**Collected material**

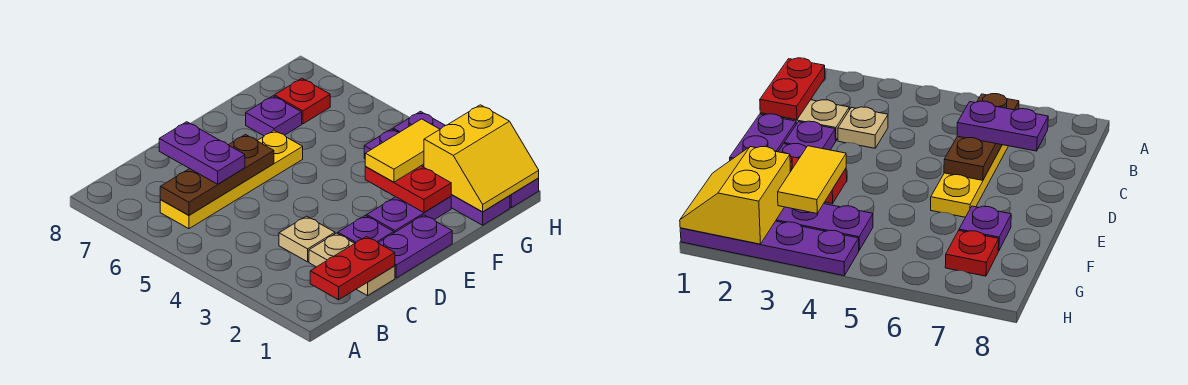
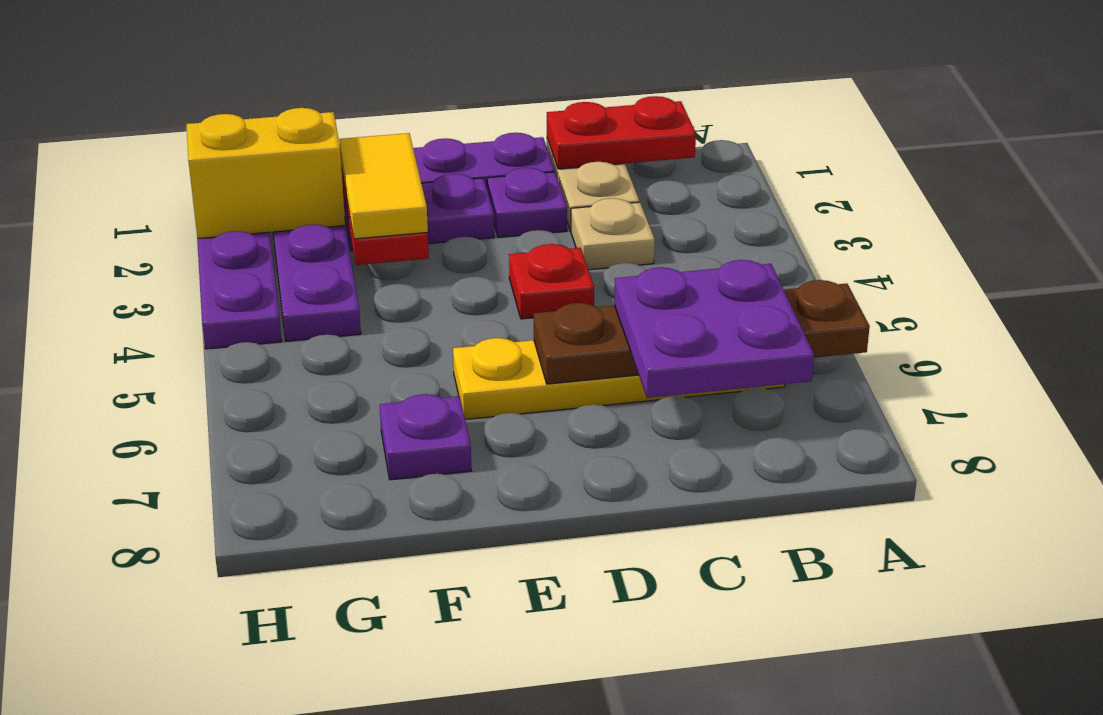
brown plate B6:D6 level 2 -> brown plate A6:D6 level 2
purple plate C6:C7 level 3 -> purple plate B6:C7 level 3
yellow tile F3:G3 level 3 -> yellow tile F2:F3 level 3
red plate G7 level 1 -> red plate D4 level 1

**Problem statement**
Retype the whole listing exactly. Do not include the pictures.

**Task solution**
brown plate B6:D6 level 2 -> brown plate A6:D6 level 2
purple plate C6:C7 level 3 -> purple plate B6:C7 level 3
yellow tile F3:G3 level 3 -> yellow tile F2:F3 level 3
red plate G7 level 1 -> red plate D4 level 1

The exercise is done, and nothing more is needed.